## [Supplied material]
* * * * * * *

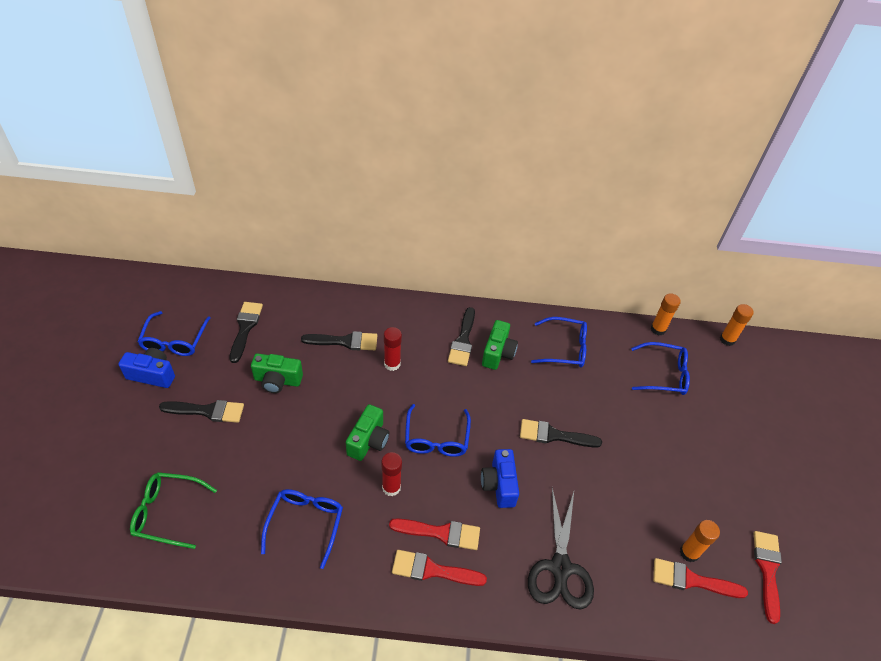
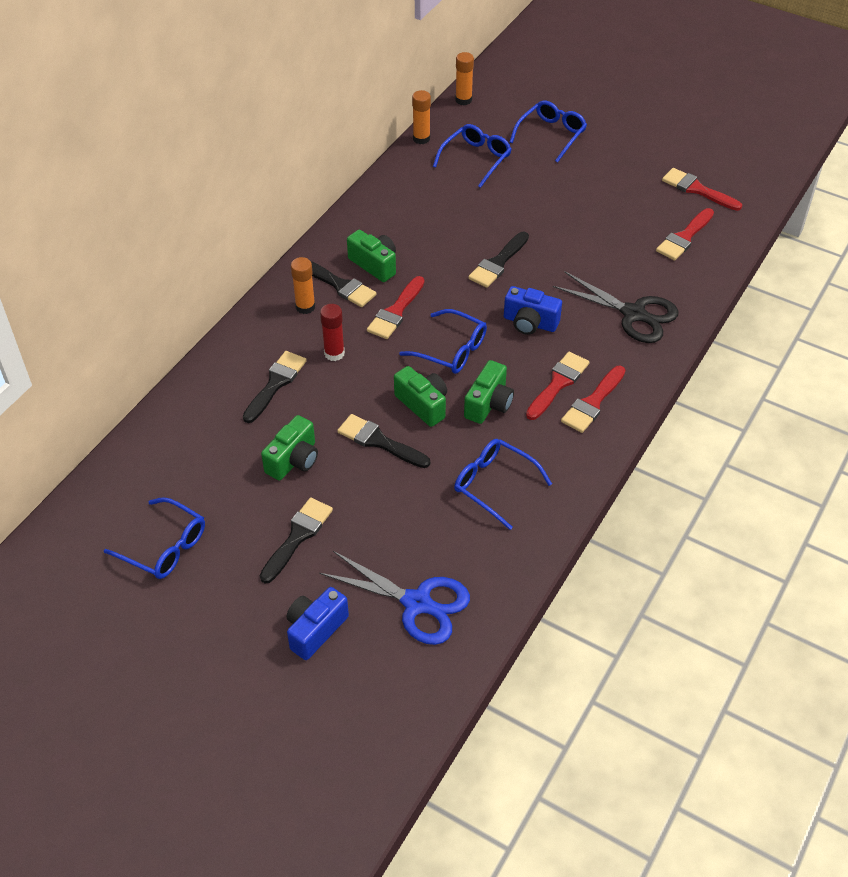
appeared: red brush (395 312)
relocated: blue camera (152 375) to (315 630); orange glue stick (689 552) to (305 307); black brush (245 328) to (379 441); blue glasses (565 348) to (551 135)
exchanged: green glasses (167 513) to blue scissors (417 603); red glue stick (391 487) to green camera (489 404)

* * * * * * *

## [Task brief]
Reproduce all the material exactly, omitting images.

## [Expected answer]
appeared: red brush (395 312)
relocated: blue camera (152 375) to (315 630); orange glue stick (689 552) to (305 307); black brush (245 328) to (379 441); blue glasses (565 348) to (551 135)
exchanged: green glasses (167 513) to blue scissors (417 603); red glue stick (391 487) to green camera (489 404)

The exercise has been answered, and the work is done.